** Opening EXERCISE INPUT block **

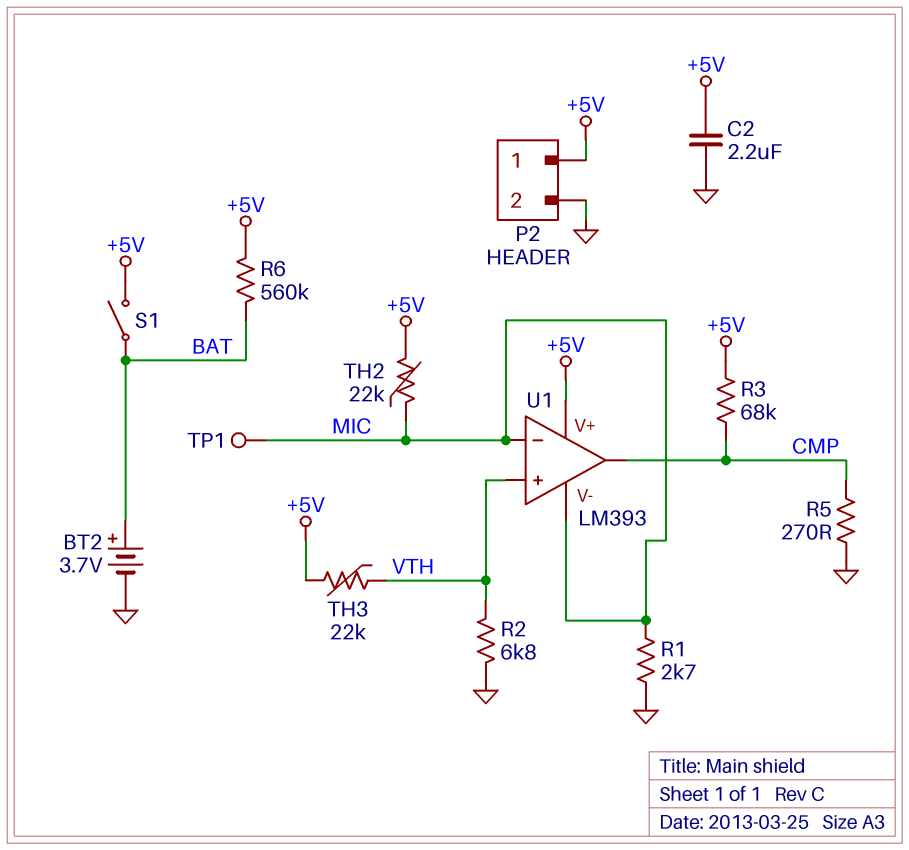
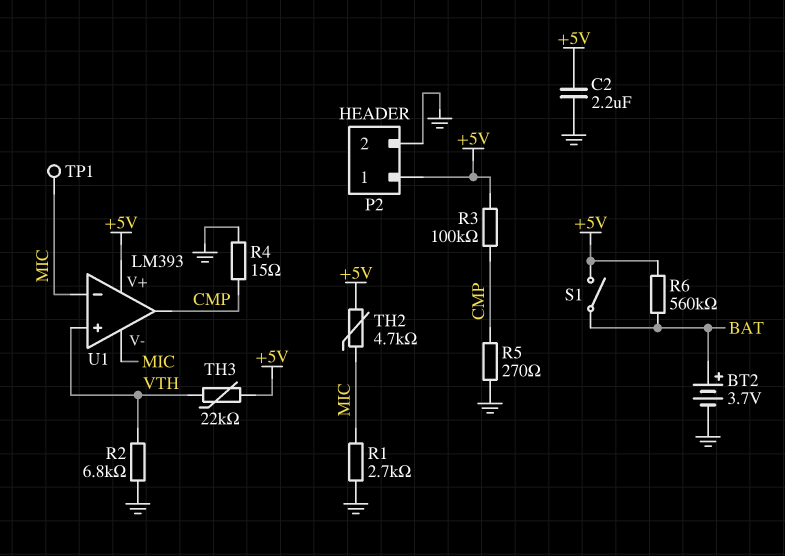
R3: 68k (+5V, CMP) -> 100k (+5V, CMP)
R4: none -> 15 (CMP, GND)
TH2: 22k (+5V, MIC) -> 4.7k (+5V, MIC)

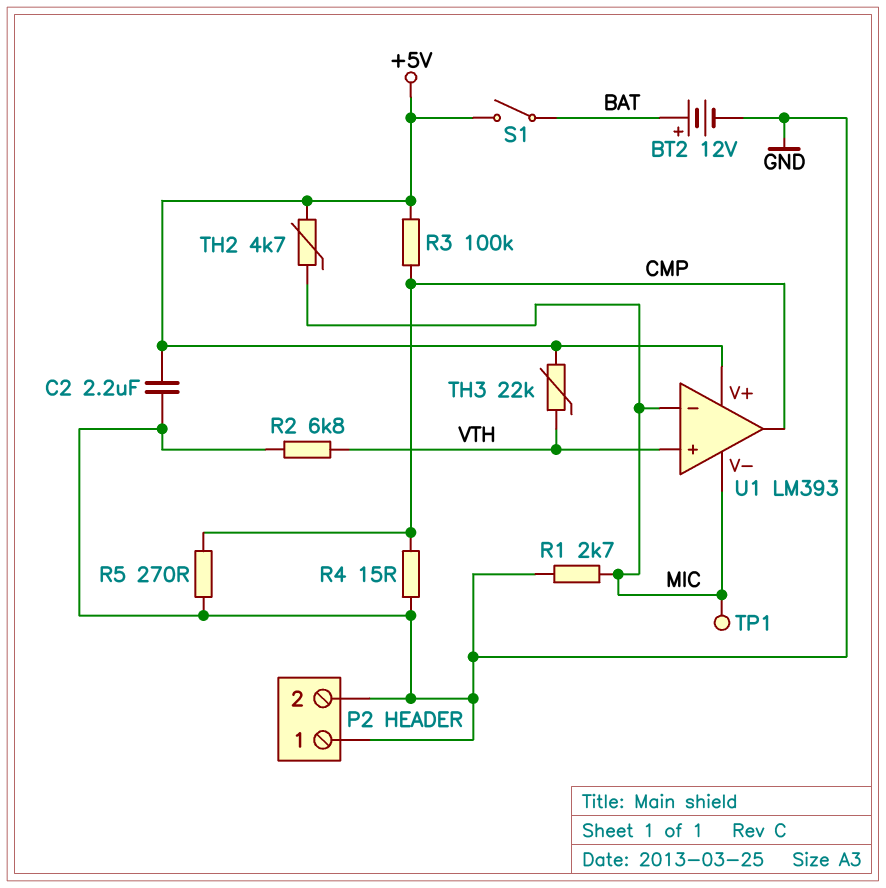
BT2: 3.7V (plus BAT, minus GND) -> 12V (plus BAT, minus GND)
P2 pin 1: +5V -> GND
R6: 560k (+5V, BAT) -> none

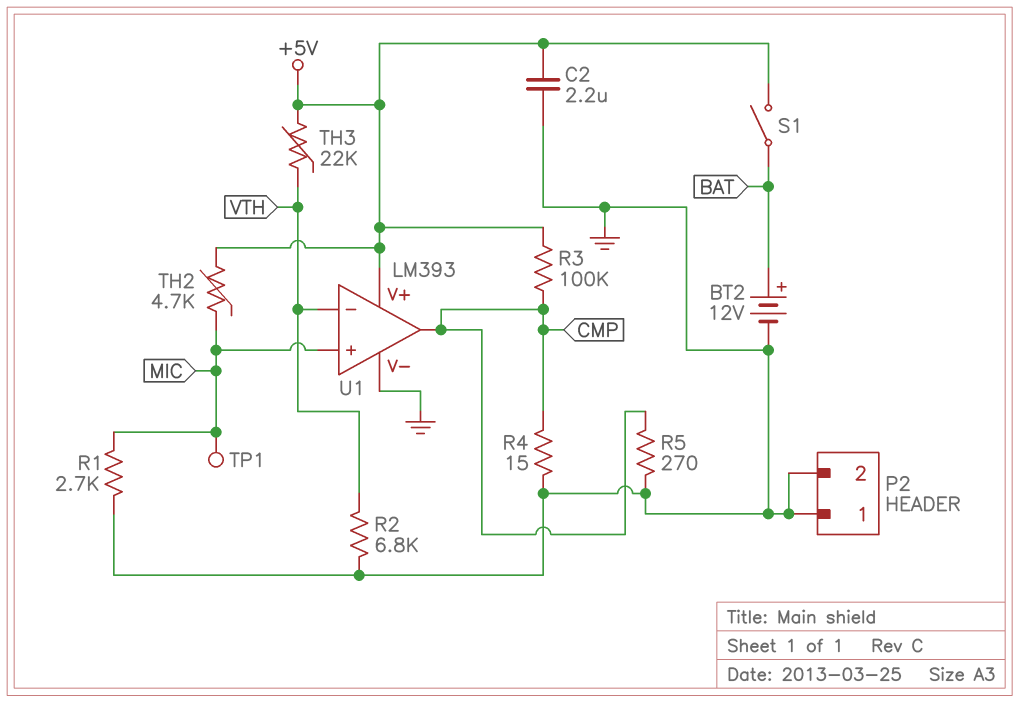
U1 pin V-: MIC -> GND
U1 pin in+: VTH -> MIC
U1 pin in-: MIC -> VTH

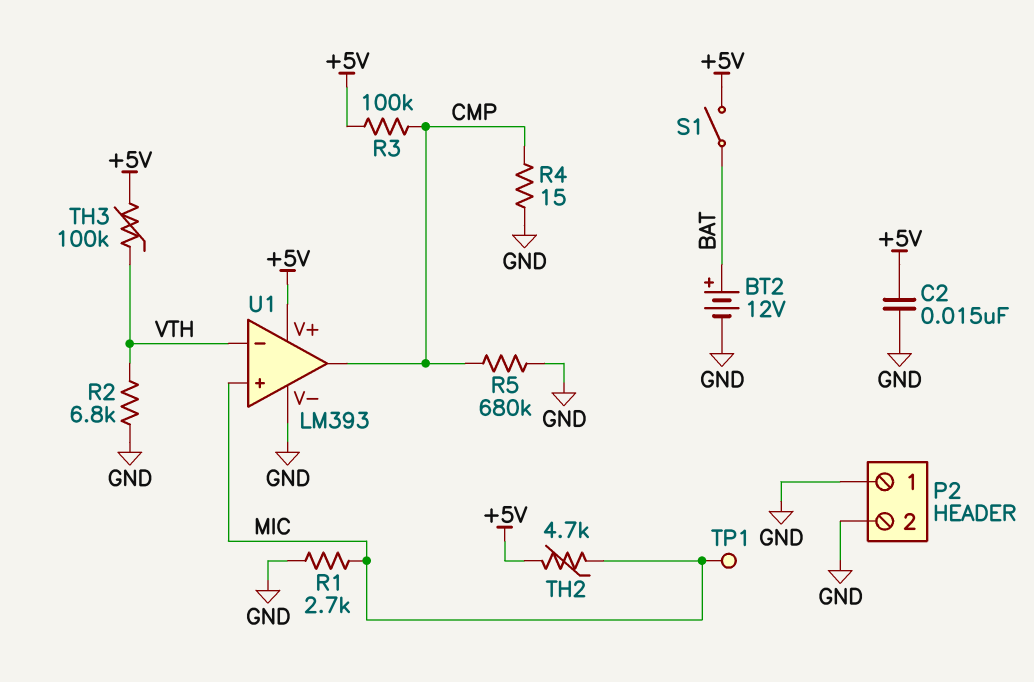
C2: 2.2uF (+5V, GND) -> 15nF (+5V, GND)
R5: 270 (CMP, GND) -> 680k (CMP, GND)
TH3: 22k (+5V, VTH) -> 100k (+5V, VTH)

** Closing EXERCISE INPUT block **

__BRIEF__: Leave the images out and transcribe the rest of the material exactly.

__ANSWER TO THE PROBLEM__:
R3: 68k (+5V, CMP) -> 100k (+5V, CMP)
R4: none -> 15 (CMP, GND)
TH2: 22k (+5V, MIC) -> 4.7k (+5V, MIC)

BT2: 3.7V (plus BAT, minus GND) -> 12V (plus BAT, minus GND)
P2 pin 1: +5V -> GND
R6: 560k (+5V, BAT) -> none

U1 pin V-: MIC -> GND
U1 pin in+: VTH -> MIC
U1 pin in-: MIC -> VTH

C2: 2.2uF (+5V, GND) -> 15nF (+5V, GND)
R5: 270 (CMP, GND) -> 680k (CMP, GND)
TH3: 22k (+5V, VTH) -> 100k (+5V, VTH)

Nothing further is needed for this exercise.